Exercise description
How many lines in the entries below contain "slope"? Answer with the number only.

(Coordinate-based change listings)

BEGIN

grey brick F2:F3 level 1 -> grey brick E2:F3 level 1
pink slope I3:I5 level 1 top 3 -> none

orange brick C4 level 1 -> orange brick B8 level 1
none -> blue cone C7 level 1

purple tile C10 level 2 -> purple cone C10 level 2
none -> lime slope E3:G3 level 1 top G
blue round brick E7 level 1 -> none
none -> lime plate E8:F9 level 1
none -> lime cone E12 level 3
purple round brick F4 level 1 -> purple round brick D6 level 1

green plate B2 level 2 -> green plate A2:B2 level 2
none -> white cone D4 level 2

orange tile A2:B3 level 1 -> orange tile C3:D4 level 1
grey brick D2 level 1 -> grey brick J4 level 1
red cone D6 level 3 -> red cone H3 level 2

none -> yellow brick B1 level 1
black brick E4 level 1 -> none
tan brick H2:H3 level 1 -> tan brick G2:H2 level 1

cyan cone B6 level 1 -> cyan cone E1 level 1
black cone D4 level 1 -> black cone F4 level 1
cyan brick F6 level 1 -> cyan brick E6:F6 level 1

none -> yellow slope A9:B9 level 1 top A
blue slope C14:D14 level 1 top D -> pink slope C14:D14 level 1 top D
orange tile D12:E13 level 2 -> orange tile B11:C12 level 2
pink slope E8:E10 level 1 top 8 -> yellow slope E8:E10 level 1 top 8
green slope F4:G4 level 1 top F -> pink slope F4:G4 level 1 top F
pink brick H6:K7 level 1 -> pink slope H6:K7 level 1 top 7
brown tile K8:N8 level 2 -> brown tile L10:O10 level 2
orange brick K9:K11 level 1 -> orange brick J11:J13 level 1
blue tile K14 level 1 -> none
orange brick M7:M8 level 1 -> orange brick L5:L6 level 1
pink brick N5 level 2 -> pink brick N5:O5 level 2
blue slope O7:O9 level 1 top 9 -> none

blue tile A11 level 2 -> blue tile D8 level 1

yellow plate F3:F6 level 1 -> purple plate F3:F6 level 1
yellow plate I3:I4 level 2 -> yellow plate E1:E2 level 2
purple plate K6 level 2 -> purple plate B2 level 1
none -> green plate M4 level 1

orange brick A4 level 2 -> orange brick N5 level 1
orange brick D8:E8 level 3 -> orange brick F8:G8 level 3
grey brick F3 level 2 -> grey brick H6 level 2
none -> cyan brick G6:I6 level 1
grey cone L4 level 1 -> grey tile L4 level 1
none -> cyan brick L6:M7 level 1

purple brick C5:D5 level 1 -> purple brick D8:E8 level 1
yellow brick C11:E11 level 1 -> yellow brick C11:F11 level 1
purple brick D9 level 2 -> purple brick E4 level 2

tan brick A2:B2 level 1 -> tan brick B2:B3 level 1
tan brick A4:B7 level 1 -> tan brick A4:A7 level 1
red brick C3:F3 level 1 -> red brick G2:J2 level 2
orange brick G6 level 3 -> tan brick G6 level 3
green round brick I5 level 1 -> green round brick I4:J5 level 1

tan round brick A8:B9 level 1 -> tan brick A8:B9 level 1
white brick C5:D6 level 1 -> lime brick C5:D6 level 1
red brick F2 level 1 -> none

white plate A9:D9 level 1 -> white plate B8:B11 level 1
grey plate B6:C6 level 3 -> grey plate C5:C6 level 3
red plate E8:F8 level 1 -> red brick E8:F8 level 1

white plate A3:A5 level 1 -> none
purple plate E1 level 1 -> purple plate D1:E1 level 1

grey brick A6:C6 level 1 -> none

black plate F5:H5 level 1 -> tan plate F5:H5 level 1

END

Solved exercise
8